Please output exactly the part of the records below that opens with the line containing "D7: schottky SS34" and closes with the line containing "U3 pin PA9: P2/2 -> FWD", both lines included, and nothing else.

Version comparison data:
--- START ---
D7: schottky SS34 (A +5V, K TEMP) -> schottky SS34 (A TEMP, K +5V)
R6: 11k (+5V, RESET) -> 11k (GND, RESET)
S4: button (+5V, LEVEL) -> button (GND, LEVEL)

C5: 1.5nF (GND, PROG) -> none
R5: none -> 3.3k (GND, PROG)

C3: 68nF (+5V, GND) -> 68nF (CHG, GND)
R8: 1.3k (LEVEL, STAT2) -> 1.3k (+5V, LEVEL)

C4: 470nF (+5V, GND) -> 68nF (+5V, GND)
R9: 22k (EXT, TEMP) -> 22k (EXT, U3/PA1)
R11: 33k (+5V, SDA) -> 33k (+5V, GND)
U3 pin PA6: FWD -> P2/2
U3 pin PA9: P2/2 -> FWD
--- END ---
--- START ---
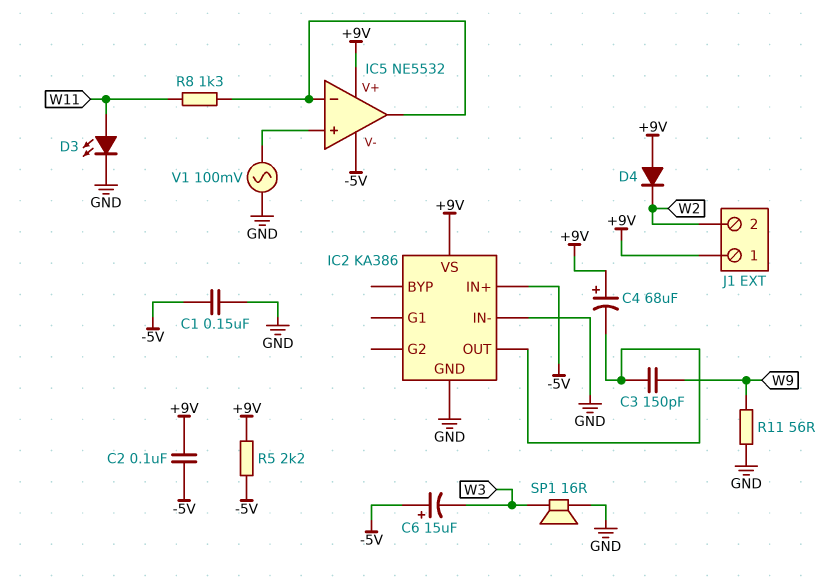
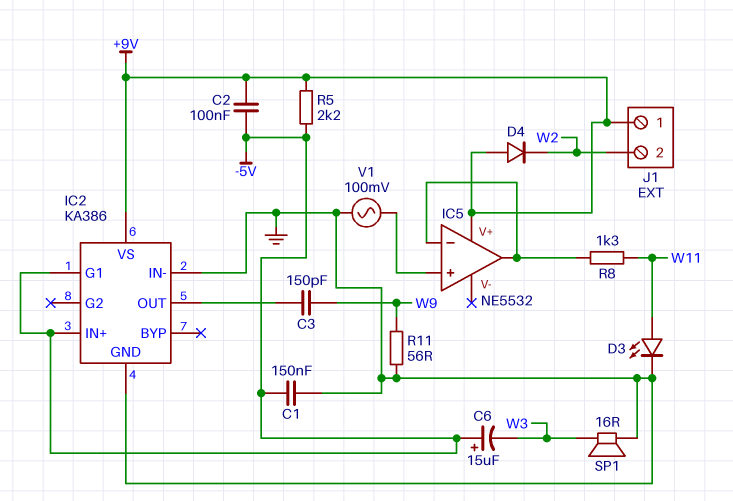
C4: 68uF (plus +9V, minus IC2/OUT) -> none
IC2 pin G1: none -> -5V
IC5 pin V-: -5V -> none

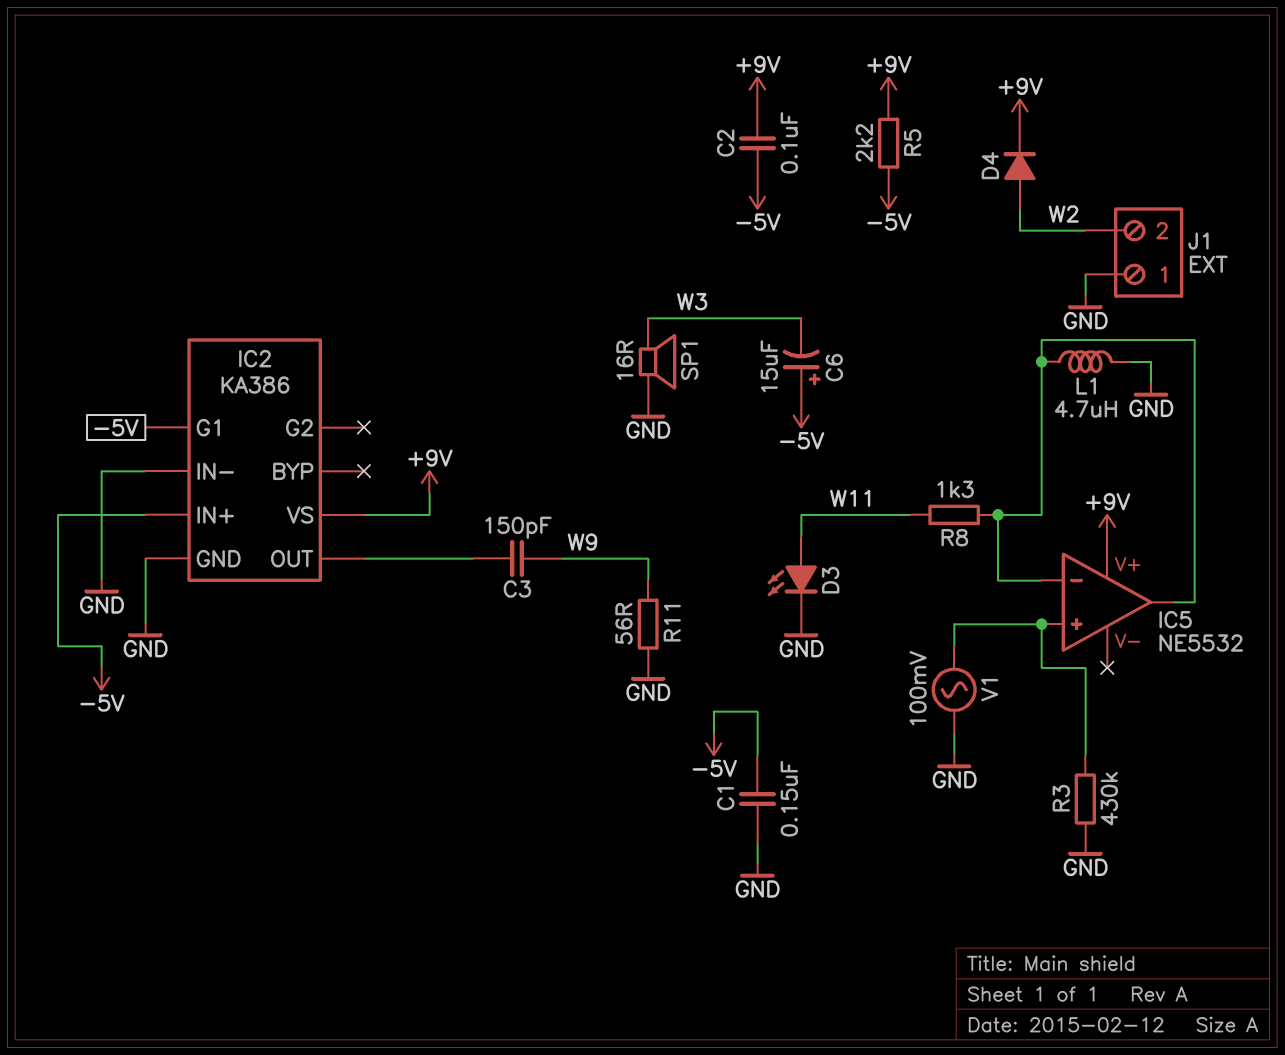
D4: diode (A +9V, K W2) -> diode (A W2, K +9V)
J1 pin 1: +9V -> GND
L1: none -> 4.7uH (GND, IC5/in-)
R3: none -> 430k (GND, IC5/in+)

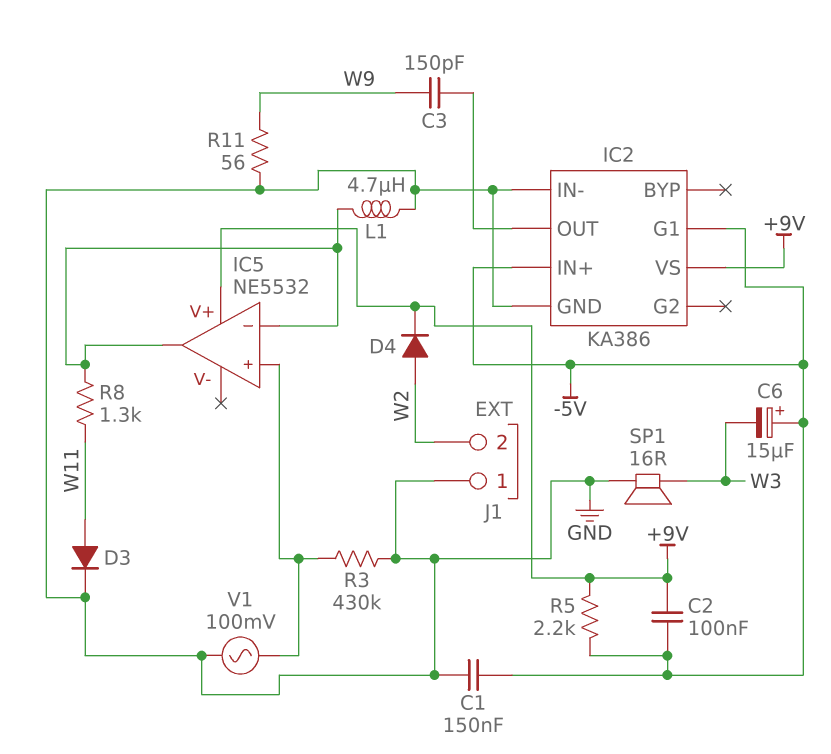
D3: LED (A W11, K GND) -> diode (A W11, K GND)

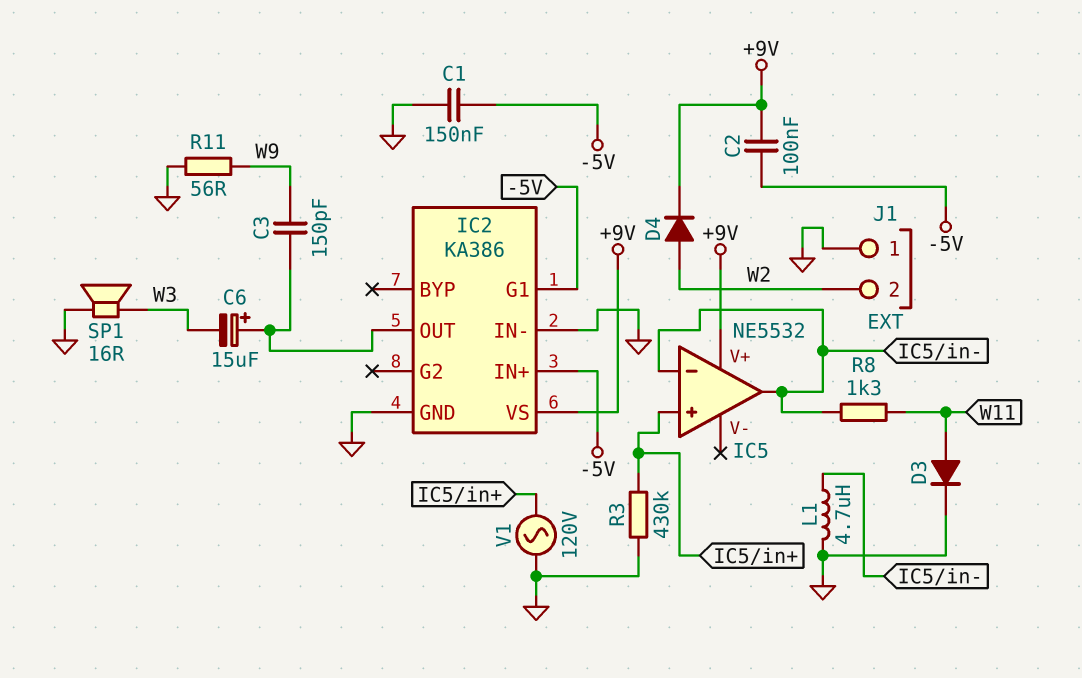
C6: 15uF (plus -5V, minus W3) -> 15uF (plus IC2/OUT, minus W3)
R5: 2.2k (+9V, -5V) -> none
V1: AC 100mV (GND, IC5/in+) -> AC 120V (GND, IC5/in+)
--- END ---
> Response for this exercise
D7: schottky SS34 (A +5V, K TEMP) -> schottky SS34 (A TEMP, K +5V)
R6: 11k (+5V, RESET) -> 11k (GND, RESET)
S4: button (+5V, LEVEL) -> button (GND, LEVEL)

C5: 1.5nF (GND, PROG) -> none
R5: none -> 3.3k (GND, PROG)

C3: 68nF (+5V, GND) -> 68nF (CHG, GND)
R8: 1.3k (LEVEL, STAT2) -> 1.3k (+5V, LEVEL)

C4: 470nF (+5V, GND) -> 68nF (+5V, GND)
R9: 22k (EXT, TEMP) -> 22k (EXT, U3/PA1)
R11: 33k (+5V, SDA) -> 33k (+5V, GND)
U3 pin PA6: FWD -> P2/2
U3 pin PA9: P2/2 -> FWD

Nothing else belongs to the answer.